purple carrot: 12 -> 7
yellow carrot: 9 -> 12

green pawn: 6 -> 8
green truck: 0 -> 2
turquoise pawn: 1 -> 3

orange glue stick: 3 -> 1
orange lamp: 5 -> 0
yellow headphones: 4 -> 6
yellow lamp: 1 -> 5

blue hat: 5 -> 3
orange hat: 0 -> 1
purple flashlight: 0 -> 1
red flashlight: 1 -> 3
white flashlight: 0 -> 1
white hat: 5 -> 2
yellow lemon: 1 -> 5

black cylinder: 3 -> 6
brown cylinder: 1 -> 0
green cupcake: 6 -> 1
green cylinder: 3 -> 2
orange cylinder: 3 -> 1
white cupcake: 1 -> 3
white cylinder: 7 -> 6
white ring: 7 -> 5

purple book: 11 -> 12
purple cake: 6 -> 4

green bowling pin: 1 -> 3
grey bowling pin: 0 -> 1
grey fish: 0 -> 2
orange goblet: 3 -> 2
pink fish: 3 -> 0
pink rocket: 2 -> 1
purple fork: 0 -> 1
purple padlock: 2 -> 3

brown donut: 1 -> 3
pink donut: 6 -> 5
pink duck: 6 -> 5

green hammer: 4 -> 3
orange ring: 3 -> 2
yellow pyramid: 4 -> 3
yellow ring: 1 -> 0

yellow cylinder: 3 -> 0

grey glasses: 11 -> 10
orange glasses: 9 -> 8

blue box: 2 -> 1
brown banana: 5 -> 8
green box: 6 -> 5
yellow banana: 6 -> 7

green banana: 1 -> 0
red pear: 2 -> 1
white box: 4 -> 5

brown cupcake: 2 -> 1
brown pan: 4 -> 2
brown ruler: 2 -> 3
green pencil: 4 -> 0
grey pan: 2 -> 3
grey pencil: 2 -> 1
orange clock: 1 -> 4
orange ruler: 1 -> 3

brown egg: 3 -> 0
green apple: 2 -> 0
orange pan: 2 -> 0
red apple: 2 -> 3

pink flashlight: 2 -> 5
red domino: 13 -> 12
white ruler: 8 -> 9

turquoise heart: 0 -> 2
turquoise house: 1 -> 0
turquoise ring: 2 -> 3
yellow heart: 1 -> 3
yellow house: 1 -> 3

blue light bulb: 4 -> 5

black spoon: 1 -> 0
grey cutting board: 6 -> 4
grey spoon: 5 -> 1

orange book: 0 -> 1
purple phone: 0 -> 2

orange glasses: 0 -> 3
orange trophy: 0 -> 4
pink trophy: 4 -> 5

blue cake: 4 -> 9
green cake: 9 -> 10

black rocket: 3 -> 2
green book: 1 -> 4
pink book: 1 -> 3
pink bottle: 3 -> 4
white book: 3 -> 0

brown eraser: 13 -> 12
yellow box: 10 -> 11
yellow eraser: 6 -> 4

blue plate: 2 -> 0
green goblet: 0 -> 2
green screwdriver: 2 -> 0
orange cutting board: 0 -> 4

+-------+

● **What is expected**:
Return nothing but the lines from the top of the records above through the line that has "brown cylinder: 1 -> 0". Keep each one exact.

● **The completed task**:
purple carrot: 12 -> 7
yellow carrot: 9 -> 12

green pawn: 6 -> 8
green truck: 0 -> 2
turquoise pawn: 1 -> 3

orange glue stick: 3 -> 1
orange lamp: 5 -> 0
yellow headphones: 4 -> 6
yellow lamp: 1 -> 5

blue hat: 5 -> 3
orange hat: 0 -> 1
purple flashlight: 0 -> 1
red flashlight: 1 -> 3
white flashlight: 0 -> 1
white hat: 5 -> 2
yellow lemon: 1 -> 5

black cylinder: 3 -> 6
brown cylinder: 1 -> 0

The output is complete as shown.